Dataset content.

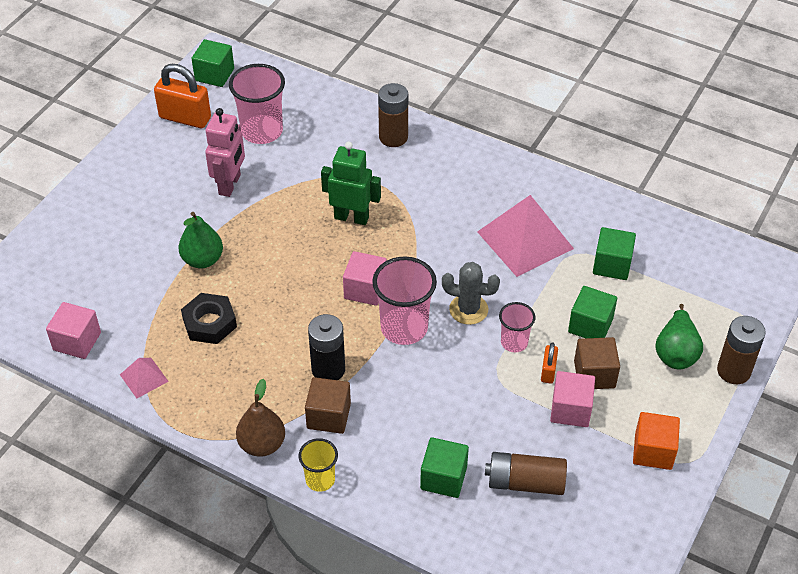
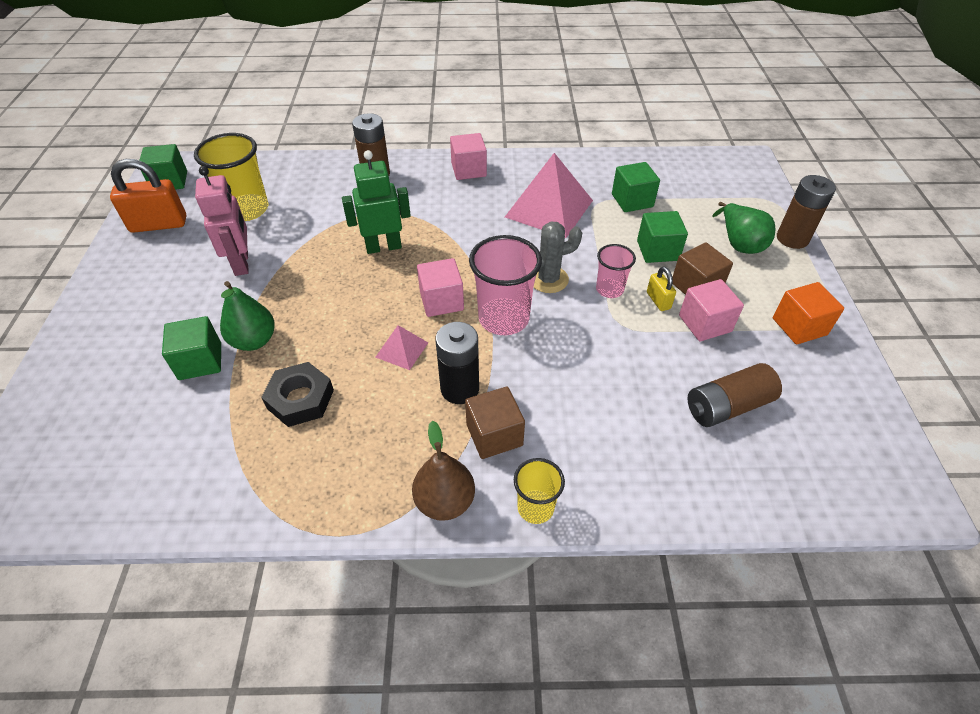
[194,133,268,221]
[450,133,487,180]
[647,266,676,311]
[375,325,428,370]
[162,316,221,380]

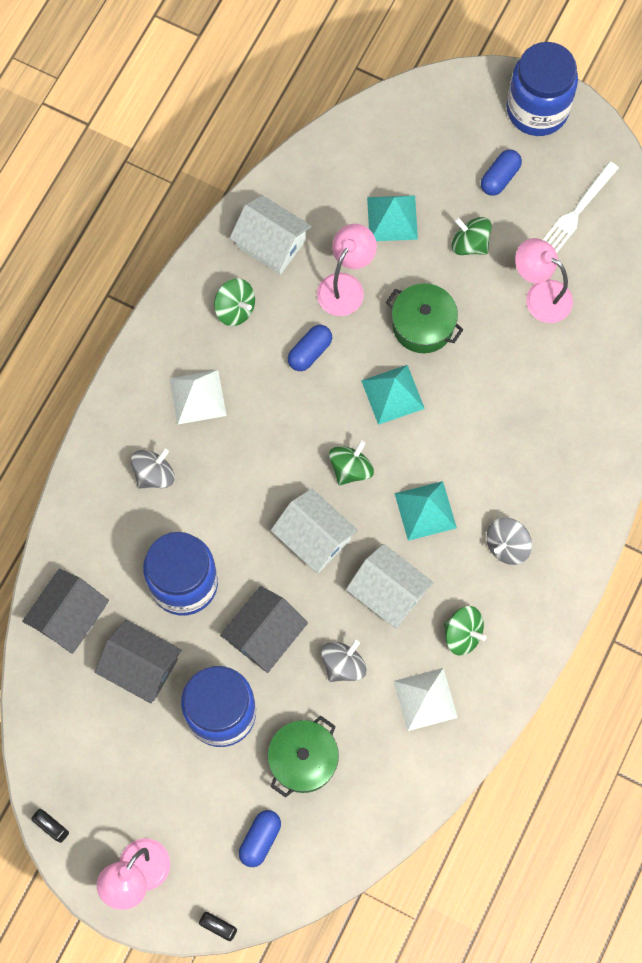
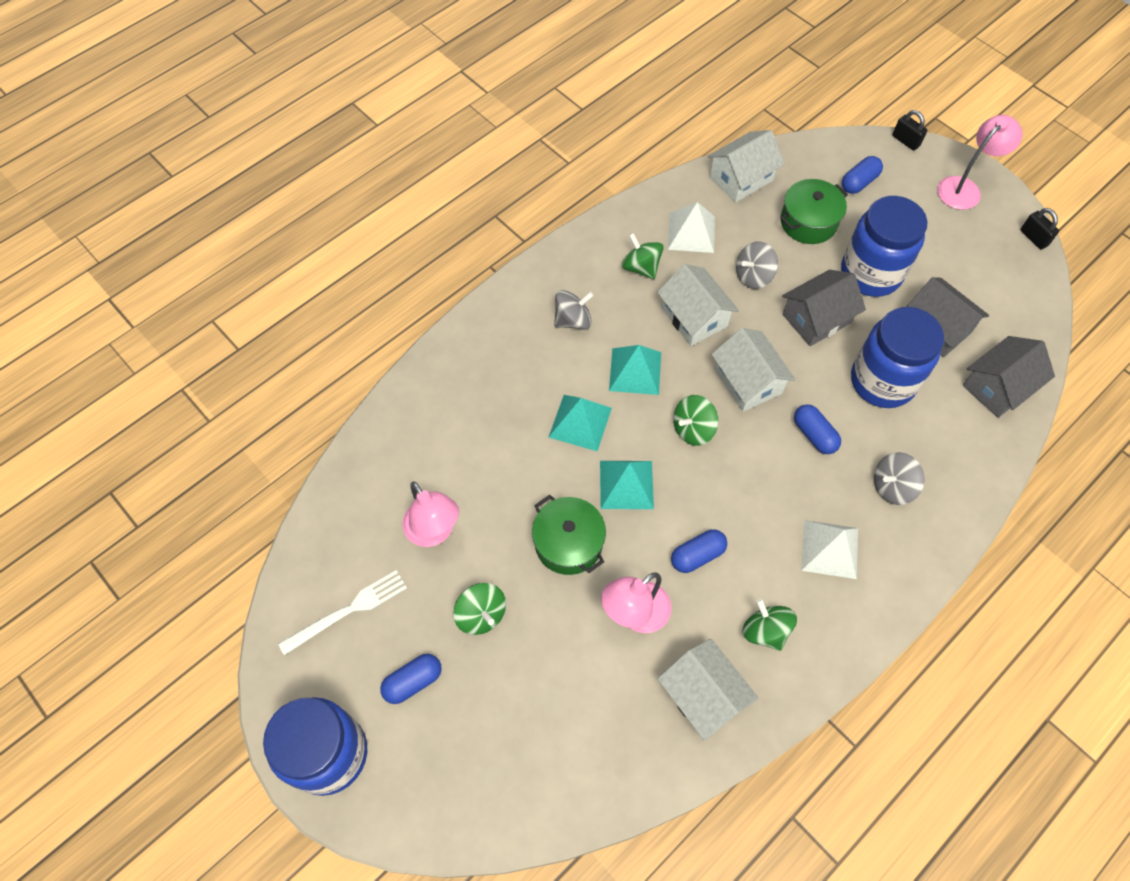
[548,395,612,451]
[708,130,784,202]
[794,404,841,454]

Assigned task. Reproduce all the entries above exactly. Include no images.

Written answer.
[194,133,268,221]
[450,133,487,180]
[647,266,676,311]
[375,325,428,370]
[162,316,221,380]

[548,395,612,451]
[708,130,784,202]
[794,404,841,454]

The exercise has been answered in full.